The lines you return should be those containing the string "VCTRL", taken from the data below.

• **Data section**:
----

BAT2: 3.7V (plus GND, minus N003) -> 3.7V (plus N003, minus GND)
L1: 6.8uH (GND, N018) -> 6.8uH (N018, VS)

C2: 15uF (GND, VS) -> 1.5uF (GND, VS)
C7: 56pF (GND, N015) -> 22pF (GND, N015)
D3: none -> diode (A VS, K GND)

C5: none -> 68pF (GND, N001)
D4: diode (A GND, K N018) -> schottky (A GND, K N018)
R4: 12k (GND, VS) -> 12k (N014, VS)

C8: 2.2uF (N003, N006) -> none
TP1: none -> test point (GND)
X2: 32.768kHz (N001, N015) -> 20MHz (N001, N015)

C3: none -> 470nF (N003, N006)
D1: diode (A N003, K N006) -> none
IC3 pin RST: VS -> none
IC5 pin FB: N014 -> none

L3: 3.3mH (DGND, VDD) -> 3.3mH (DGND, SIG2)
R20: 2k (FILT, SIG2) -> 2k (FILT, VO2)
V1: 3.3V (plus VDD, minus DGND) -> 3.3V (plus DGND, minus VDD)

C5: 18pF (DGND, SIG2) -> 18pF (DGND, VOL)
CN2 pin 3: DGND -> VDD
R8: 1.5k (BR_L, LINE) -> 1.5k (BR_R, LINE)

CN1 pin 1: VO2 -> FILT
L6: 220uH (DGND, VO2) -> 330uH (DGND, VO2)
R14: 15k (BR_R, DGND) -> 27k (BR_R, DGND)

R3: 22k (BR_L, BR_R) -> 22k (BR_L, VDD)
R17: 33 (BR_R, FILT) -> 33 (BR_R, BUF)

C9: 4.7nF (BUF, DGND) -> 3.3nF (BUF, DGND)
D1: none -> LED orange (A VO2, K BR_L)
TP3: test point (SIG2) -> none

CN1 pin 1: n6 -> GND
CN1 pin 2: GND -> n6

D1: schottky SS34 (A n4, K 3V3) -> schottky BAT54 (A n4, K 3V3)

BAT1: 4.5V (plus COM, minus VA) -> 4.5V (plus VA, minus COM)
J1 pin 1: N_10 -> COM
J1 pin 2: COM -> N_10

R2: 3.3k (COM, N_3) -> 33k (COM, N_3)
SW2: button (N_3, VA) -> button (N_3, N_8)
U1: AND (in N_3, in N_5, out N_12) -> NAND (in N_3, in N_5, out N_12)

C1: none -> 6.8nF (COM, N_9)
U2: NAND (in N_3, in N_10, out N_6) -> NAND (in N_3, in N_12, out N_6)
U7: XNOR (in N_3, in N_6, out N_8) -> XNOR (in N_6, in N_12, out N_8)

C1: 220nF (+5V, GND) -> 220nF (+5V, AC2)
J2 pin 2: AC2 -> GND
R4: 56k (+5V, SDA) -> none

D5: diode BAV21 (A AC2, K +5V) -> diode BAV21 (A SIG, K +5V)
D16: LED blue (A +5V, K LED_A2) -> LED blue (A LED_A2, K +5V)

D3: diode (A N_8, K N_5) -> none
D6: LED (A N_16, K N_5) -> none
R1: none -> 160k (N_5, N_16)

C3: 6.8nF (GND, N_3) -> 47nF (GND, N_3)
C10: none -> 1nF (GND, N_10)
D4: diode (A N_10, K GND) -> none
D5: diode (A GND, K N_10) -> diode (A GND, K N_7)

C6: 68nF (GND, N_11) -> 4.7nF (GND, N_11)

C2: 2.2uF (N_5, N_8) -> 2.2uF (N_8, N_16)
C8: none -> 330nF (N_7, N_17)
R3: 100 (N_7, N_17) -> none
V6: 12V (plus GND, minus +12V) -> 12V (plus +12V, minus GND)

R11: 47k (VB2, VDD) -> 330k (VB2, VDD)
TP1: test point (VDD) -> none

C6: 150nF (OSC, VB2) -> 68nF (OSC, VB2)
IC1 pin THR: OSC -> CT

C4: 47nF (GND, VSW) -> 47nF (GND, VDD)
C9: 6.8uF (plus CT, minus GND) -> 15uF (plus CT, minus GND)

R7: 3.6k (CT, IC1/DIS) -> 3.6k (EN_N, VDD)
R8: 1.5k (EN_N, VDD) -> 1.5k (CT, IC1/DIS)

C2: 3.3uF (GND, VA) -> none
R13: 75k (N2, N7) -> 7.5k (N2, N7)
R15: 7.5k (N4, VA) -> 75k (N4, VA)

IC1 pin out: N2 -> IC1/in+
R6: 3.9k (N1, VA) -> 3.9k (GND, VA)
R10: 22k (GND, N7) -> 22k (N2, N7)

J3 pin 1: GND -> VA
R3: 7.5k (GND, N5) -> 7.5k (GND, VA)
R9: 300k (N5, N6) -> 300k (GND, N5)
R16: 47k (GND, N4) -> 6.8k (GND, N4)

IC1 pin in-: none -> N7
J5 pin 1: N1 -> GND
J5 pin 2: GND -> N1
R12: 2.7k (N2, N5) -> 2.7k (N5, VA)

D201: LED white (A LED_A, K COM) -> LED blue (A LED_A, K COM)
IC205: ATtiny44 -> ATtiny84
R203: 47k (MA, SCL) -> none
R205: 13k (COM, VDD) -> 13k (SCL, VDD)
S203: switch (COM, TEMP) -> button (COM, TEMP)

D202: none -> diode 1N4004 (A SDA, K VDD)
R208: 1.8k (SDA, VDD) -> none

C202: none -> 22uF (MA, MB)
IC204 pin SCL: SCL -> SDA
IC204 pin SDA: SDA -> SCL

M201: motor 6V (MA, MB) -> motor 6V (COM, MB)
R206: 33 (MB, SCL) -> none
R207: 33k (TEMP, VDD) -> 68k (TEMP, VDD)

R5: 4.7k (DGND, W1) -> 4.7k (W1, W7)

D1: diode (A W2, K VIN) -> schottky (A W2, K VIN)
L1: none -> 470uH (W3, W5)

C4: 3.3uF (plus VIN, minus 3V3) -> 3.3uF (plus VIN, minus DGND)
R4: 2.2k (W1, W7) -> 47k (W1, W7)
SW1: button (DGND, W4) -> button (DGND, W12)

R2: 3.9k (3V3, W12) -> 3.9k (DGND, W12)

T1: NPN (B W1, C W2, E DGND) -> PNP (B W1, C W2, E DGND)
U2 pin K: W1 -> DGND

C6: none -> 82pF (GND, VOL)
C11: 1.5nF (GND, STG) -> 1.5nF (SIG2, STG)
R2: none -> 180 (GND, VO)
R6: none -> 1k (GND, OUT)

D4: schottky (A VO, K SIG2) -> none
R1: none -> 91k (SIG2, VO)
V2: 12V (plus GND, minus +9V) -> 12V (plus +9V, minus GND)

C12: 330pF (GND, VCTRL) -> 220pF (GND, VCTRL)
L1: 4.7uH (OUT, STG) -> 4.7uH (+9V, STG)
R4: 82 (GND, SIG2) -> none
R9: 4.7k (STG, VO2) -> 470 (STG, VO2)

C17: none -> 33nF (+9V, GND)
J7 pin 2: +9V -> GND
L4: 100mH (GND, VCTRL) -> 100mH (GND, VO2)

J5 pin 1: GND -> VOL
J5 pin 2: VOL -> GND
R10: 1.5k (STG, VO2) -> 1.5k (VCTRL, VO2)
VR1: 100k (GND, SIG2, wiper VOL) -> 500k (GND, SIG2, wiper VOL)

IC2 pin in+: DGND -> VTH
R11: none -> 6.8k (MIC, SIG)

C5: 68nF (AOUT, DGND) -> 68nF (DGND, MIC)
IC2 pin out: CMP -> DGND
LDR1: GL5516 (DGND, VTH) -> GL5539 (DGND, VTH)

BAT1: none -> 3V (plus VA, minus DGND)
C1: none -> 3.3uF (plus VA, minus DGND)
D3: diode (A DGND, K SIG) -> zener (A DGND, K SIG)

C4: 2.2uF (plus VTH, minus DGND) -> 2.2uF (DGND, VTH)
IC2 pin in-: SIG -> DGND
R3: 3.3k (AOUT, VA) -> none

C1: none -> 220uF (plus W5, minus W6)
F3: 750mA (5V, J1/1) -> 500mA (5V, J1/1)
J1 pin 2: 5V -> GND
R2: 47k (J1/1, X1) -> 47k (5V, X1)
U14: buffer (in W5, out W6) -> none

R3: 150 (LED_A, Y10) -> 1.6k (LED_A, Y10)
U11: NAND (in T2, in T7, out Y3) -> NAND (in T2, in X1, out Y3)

----

• **Task response**:
C12: 330pF (GND, VCTRL) -> 220pF (GND, VCTRL)
L4: 100mH (GND, VCTRL) -> 100mH (GND, VO2)
R10: 1.5k (STG, VO2) -> 1.5k (VCTRL, VO2)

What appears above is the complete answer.